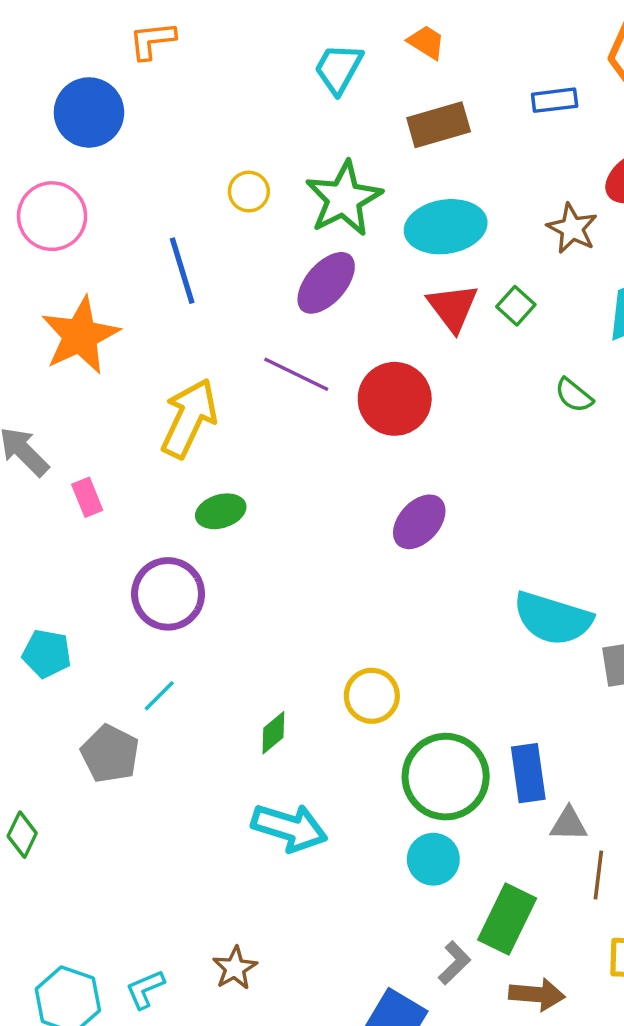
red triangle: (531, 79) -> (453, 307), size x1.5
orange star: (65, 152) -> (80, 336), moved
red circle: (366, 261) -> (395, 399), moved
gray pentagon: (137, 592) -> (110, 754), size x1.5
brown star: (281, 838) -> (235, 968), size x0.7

· · · ·

Task goal –
All lines from the one with "red circle: (366, 261) -> (395, 399), moved" to the end of the entries above are to be written out exactly, the first and last included.

Expected output –
red circle: (366, 261) -> (395, 399), moved
gray pentagon: (137, 592) -> (110, 754), size x1.5
brown star: (281, 838) -> (235, 968), size x0.7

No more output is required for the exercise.